Exercise aim: Word for word, restate the records from their first line through the line with "D1: zener 18V (A COM, K -5V) -> none", both ends included; omit each picture.

+++ Given data

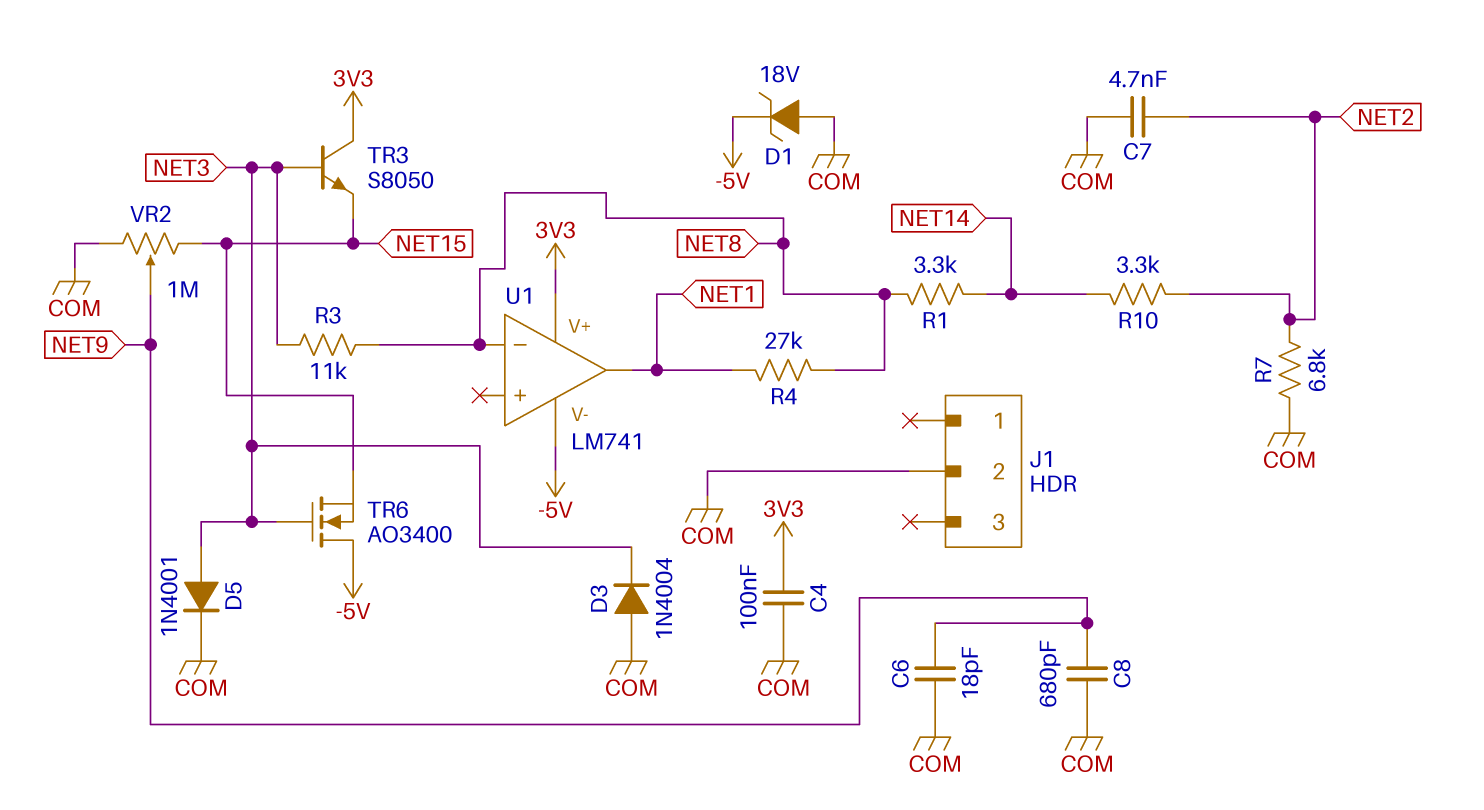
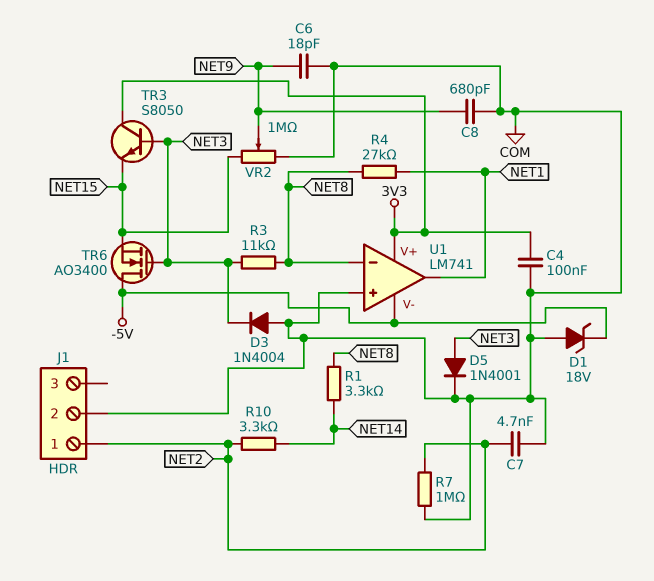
J1 pin 1: none -> NET2
R7: 6.8k (COM, NET2) -> 1M (COM, NET2)
U1 pin in+: none -> COM

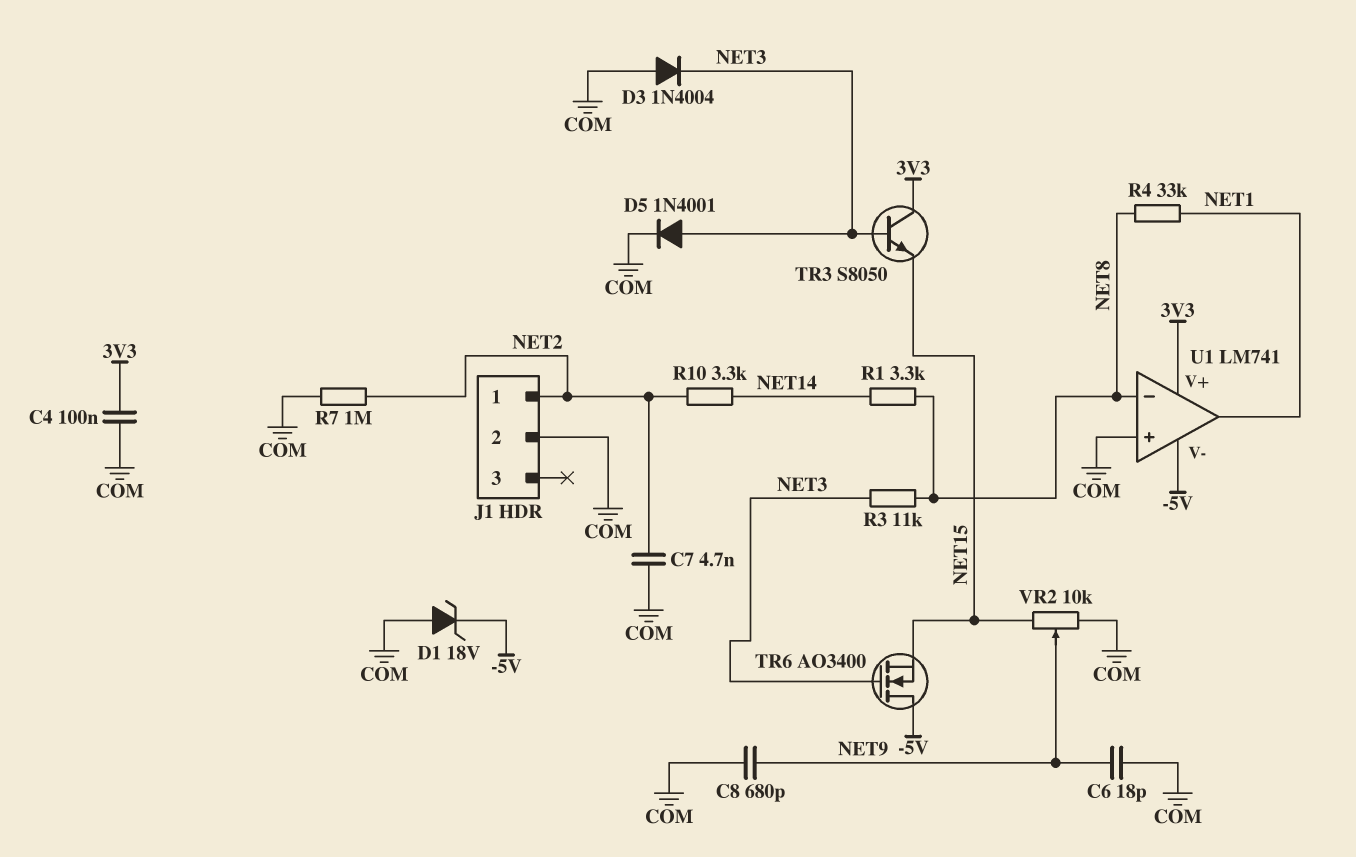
R4: 27k (NET1, NET8) -> 33k (NET1, NET8)
VR2: 1M (COM, NET15, wiper NET9) -> 10k (COM, NET15, wiper NET9)

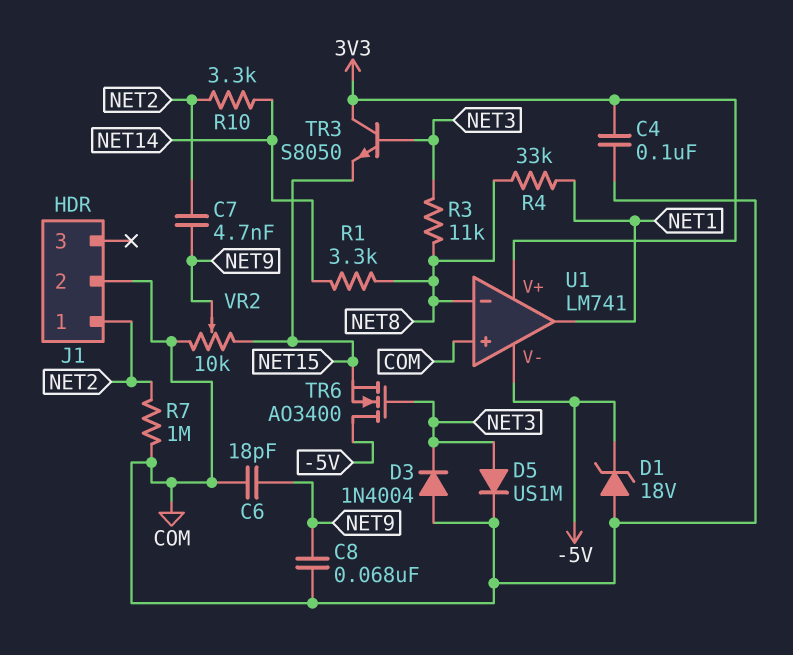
C7: 4.7nF (COM, NET2) -> 4.7nF (NET2, NET9)
C8: 680pF (COM, NET9) -> 68nF (COM, NET9)
D5: diode 1N4001 (A NET3, K COM) -> diode US1M (A NET3, K COM)

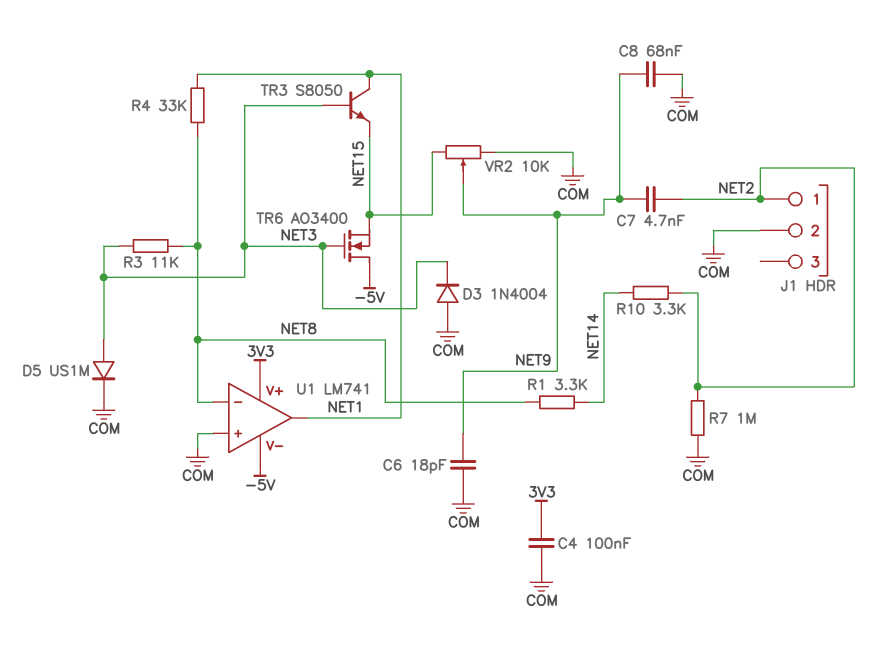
D1: zener 18V (A COM, K -5V) -> none
TR3: NPN S8050 (B NET3, C 3V3, E NET15) -> NPN S8050 (B NET3, C NET1, E NET15)

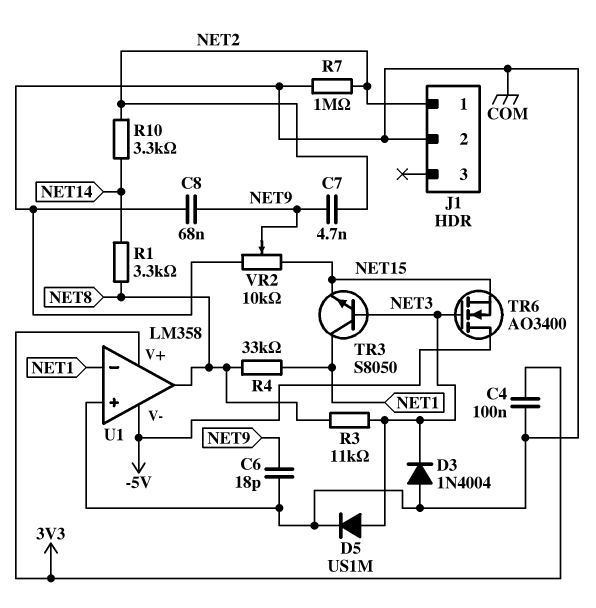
U1: LM741 -> LM358
U1 pin in-: NET8 -> NET1
U1 pin out: NET1 -> NET8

++++++

The answer:
J1 pin 1: none -> NET2
R7: 6.8k (COM, NET2) -> 1M (COM, NET2)
U1 pin in+: none -> COM

R4: 27k (NET1, NET8) -> 33k (NET1, NET8)
VR2: 1M (COM, NET15, wiper NET9) -> 10k (COM, NET15, wiper NET9)

C7: 4.7nF (COM, NET2) -> 4.7nF (NET2, NET9)
C8: 680pF (COM, NET9) -> 68nF (COM, NET9)
D5: diode 1N4001 (A NET3, K COM) -> diode US1M (A NET3, K COM)

D1: zener 18V (A COM, K -5V) -> none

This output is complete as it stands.